*DESCRIPTION OF THE TASK*.
In the entries below, begin at the line that has "SERVO pin PWM: C14 -> A6" and stop after the line that has "SERVO pin GND: GND -> 3V3"; output those lines exactly, leaving out pictures.

*THE RECORDS*.
▼
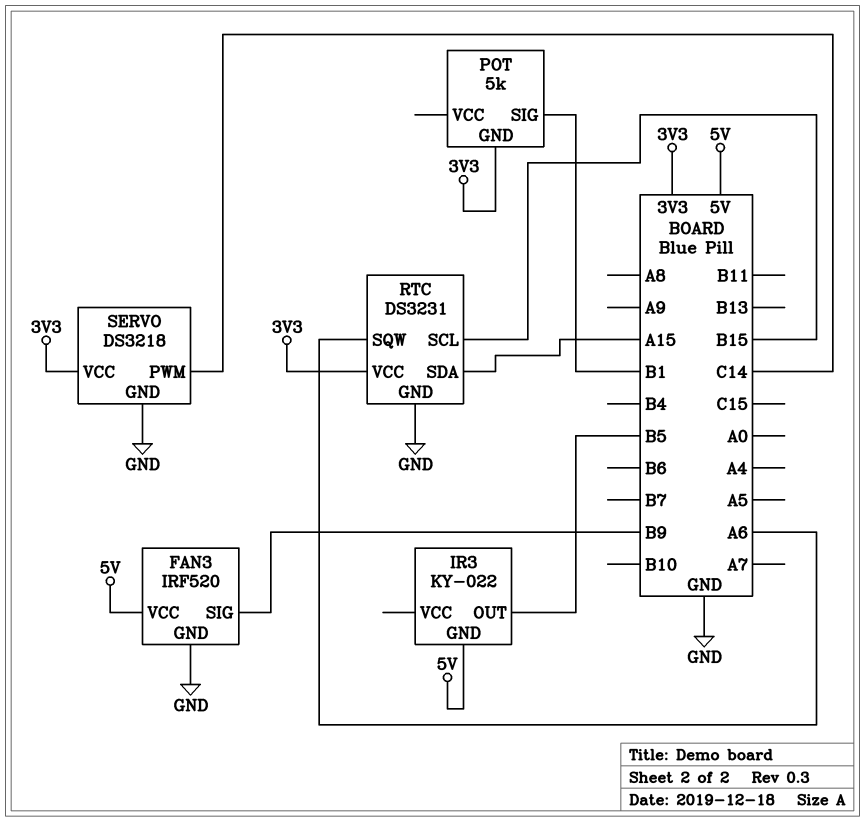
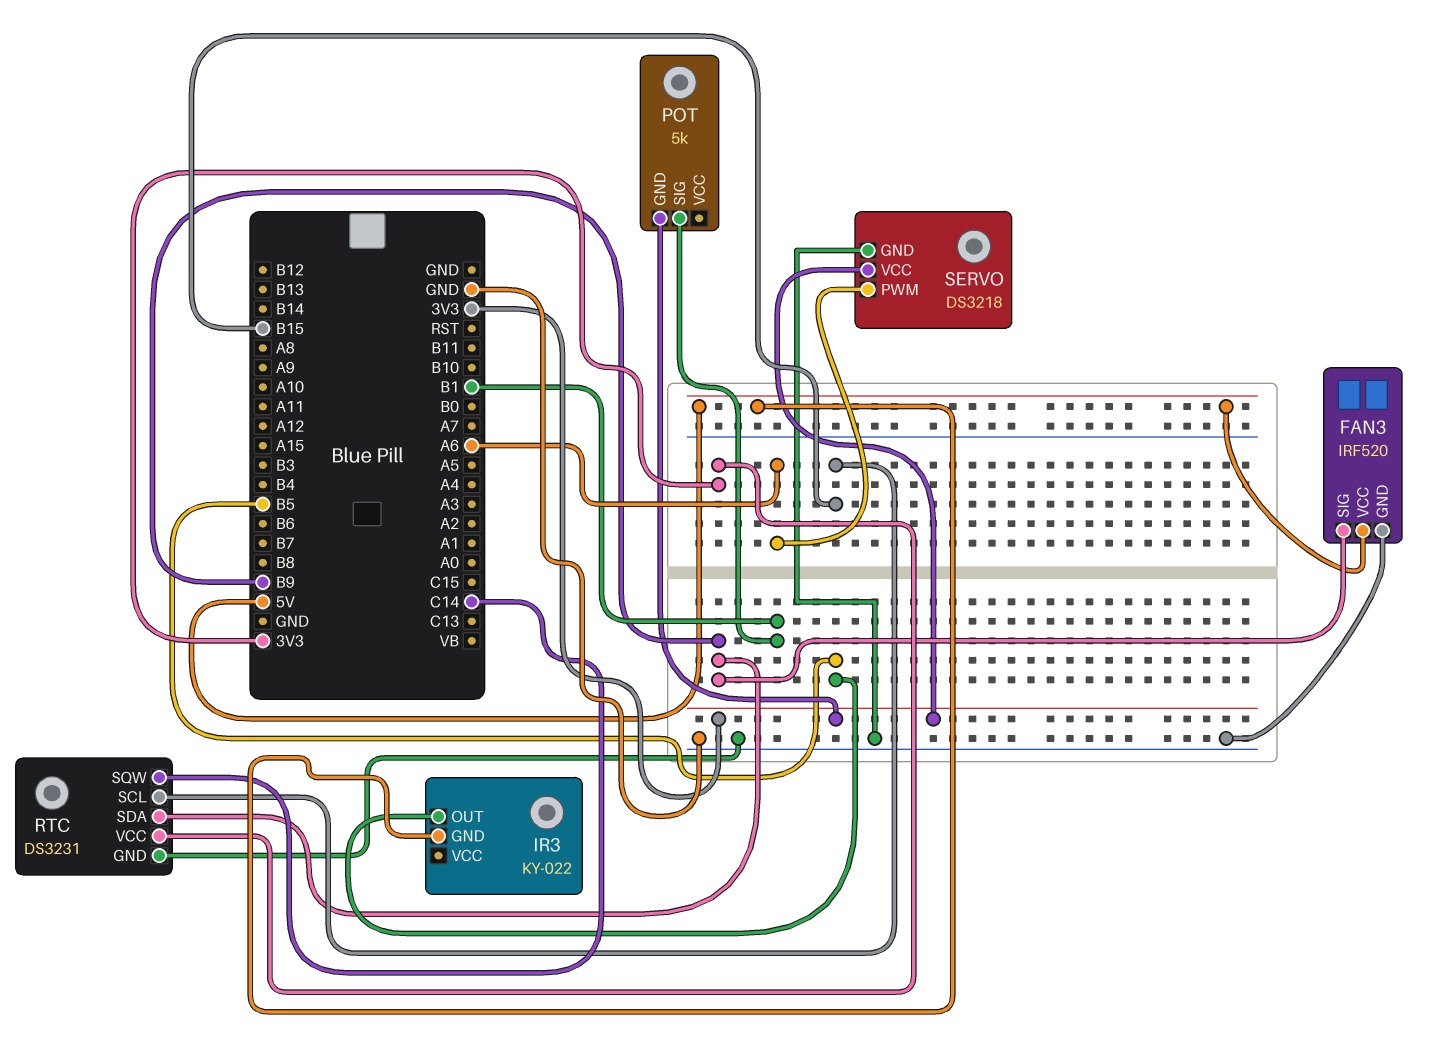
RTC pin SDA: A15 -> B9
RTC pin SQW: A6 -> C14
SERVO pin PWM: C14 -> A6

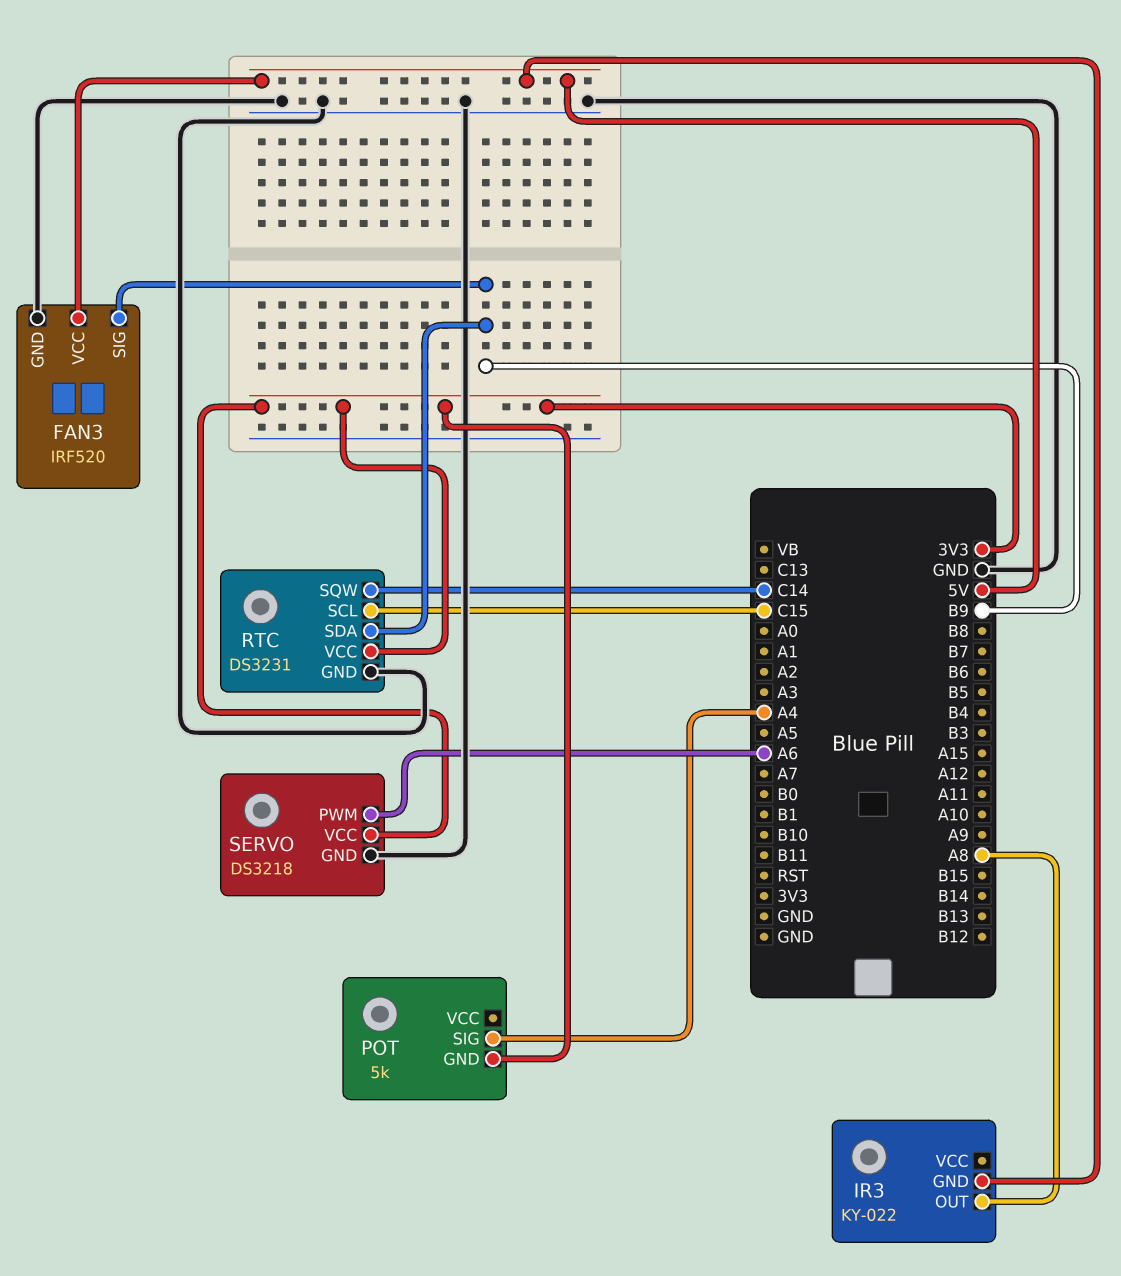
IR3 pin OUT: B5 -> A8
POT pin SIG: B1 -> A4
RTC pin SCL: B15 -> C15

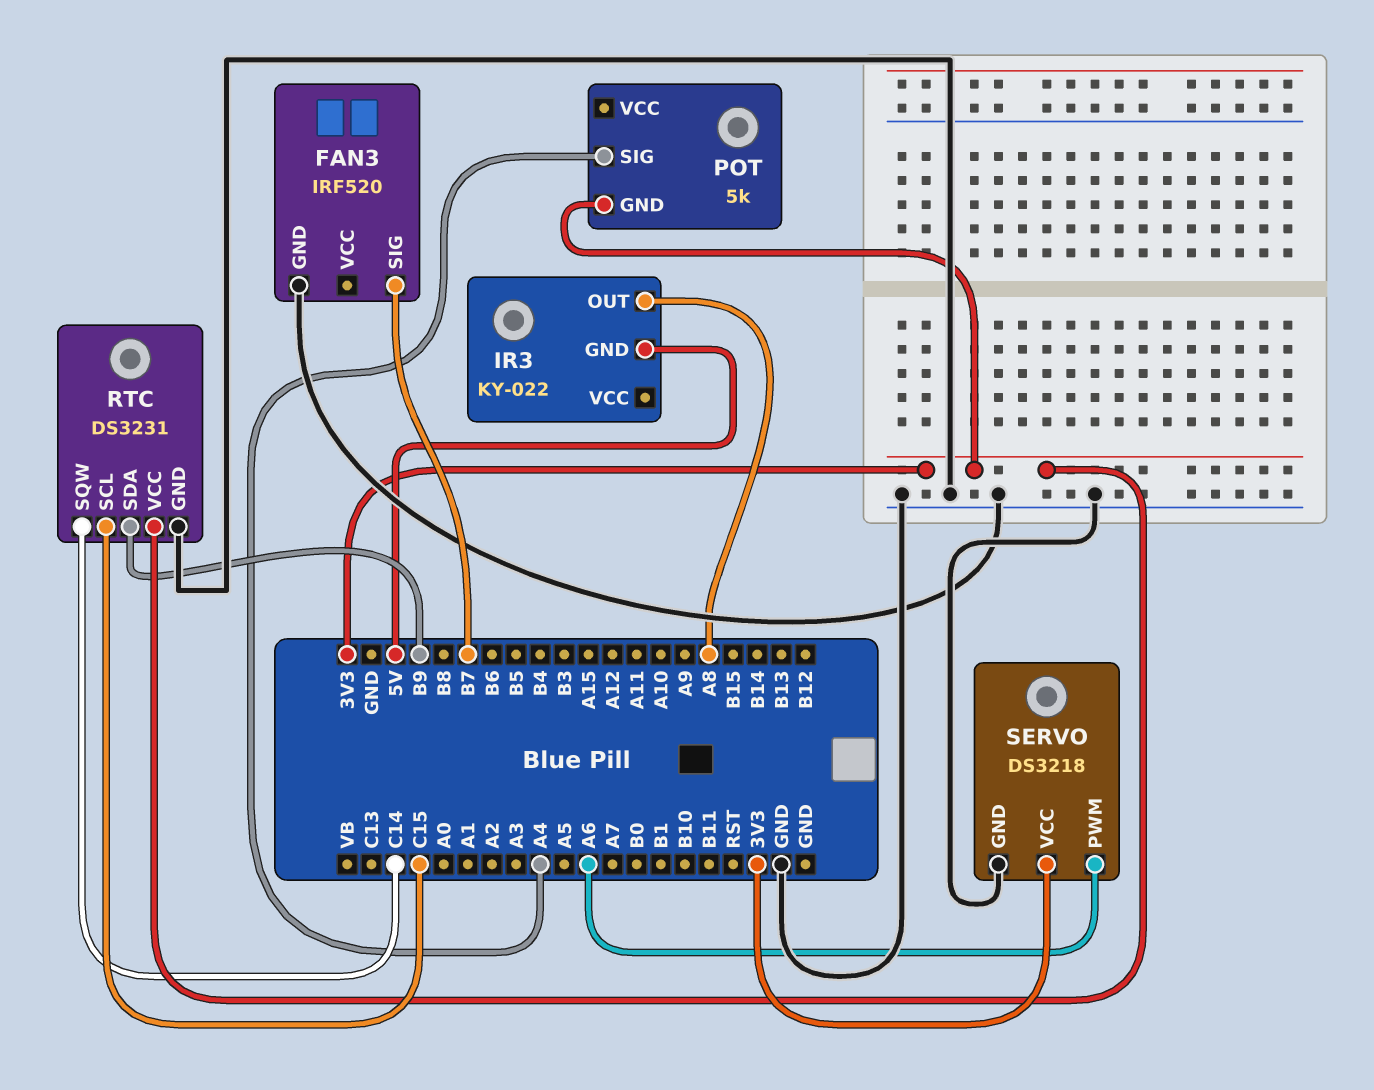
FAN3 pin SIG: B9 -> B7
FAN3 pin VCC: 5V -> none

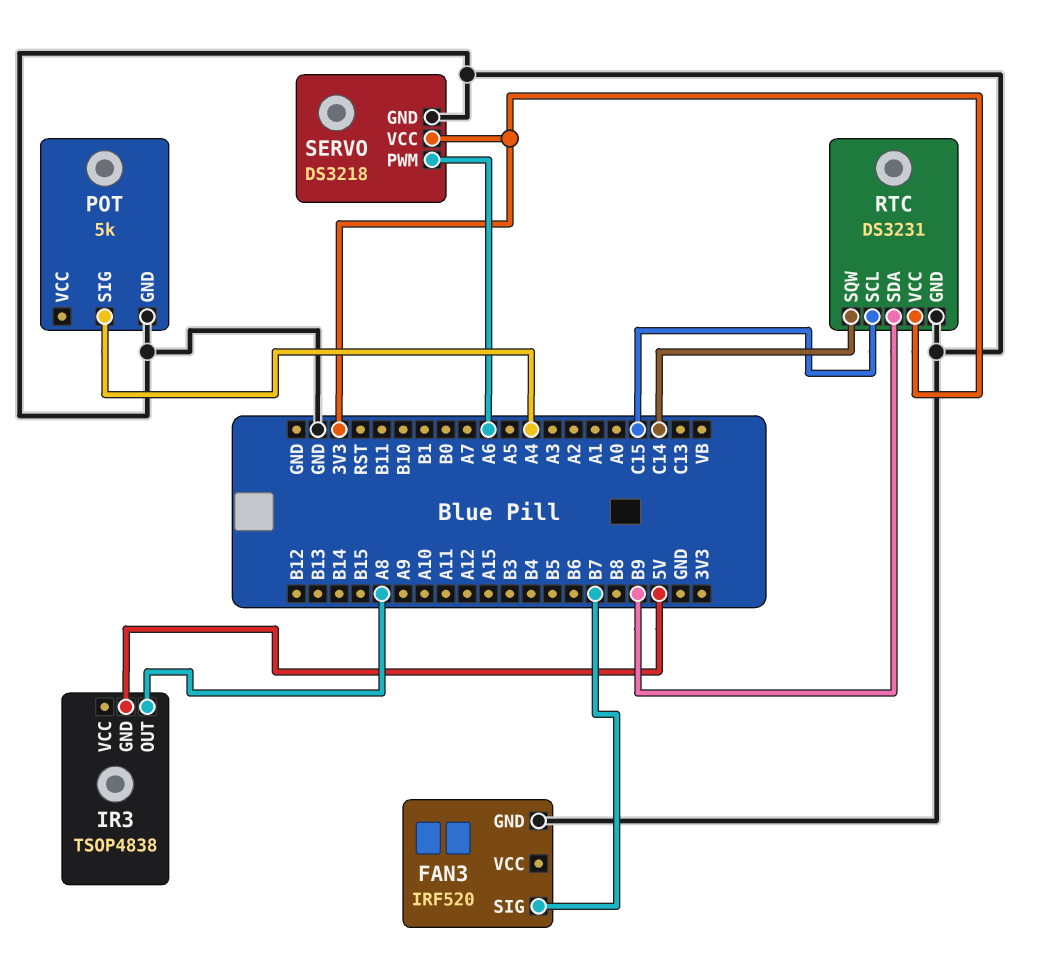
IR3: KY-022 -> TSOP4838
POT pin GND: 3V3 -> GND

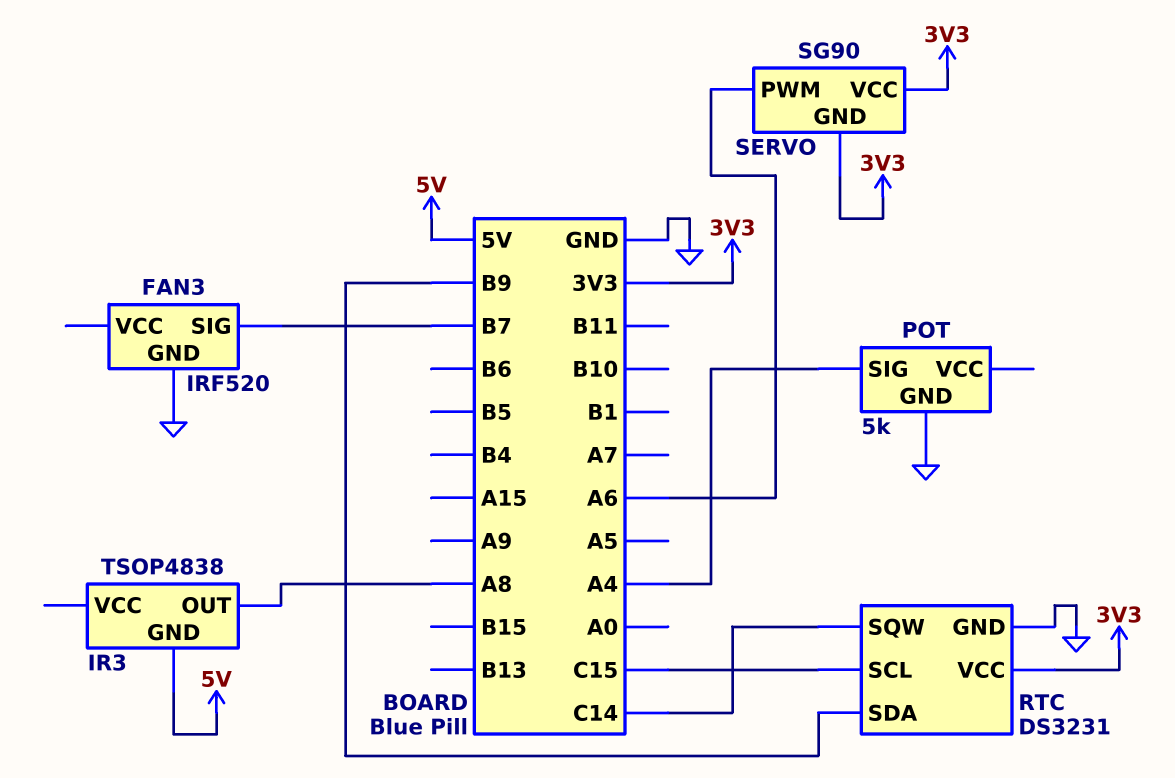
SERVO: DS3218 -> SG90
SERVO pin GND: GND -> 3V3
▲
▼
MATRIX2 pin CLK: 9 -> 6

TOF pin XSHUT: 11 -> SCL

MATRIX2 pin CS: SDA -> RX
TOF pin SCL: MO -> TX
▲
*TASK OUTPUT*.
SERVO pin PWM: C14 -> A6

IR3 pin OUT: B5 -> A8
POT pin SIG: B1 -> A4
RTC pin SCL: B15 -> C15

FAN3 pin SIG: B9 -> B7
FAN3 pin VCC: 5V -> none

IR3: KY-022 -> TSOP4838
POT pin GND: 3V3 -> GND

SERVO: DS3218 -> SG90
SERVO pin GND: GND -> 3V3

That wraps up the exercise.